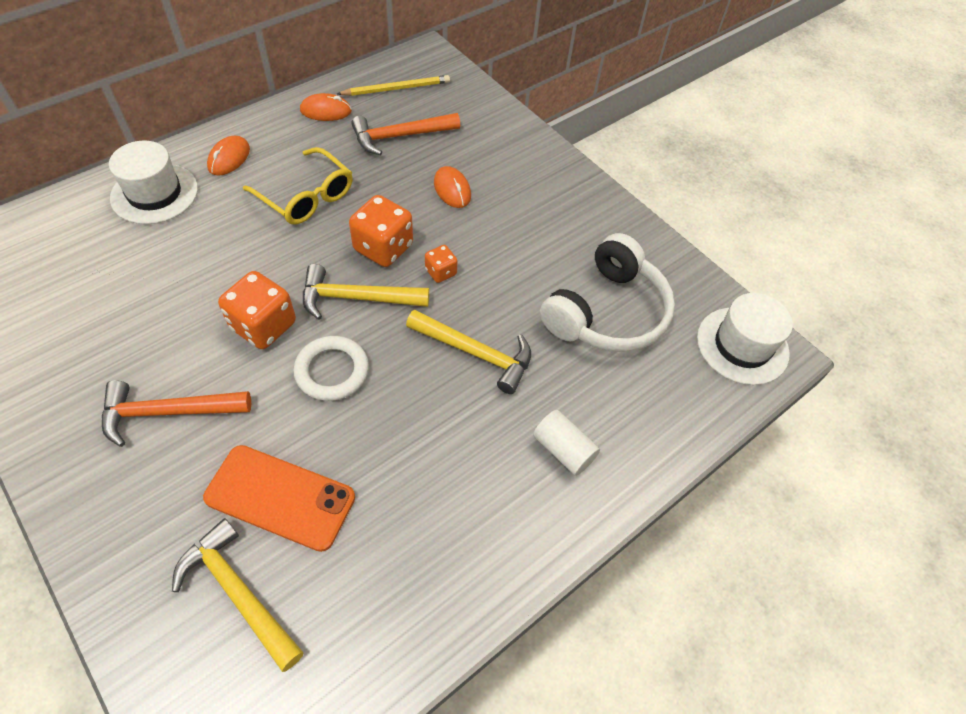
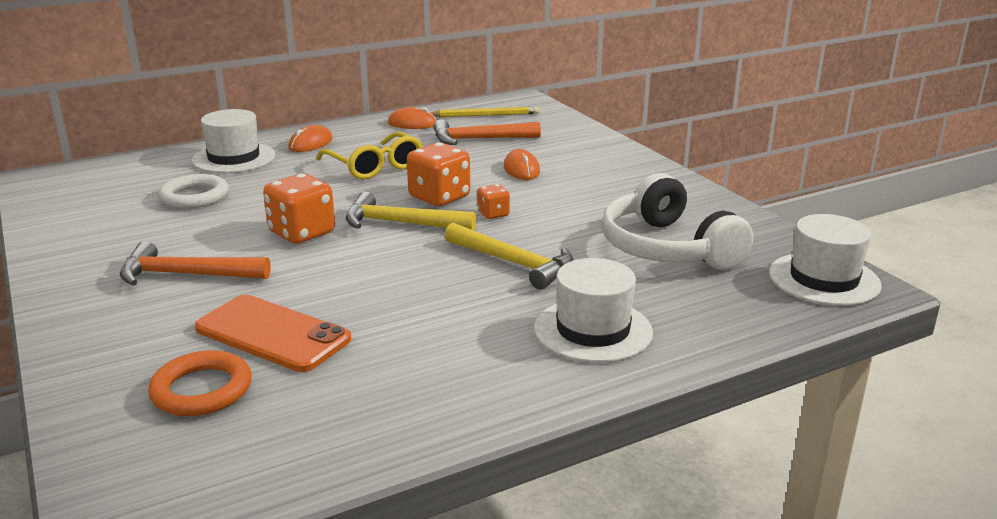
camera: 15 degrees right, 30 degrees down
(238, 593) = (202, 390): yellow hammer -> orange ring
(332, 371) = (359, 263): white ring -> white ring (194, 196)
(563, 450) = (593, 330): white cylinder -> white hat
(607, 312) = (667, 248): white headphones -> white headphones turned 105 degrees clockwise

■ ■ ■ ■ ■

◆ BRIEF ◆
Wherever the word "white" occurs in the data above, copy the line it sits in.

◆ WRITTEN RESPONSE ◆
(332, 371) = (359, 263): white ring -> white ring (194, 196)
(563, 450) = (593, 330): white cylinder -> white hat
(607, 312) = (667, 248): white headphones -> white headphones turned 105 degrees clockwise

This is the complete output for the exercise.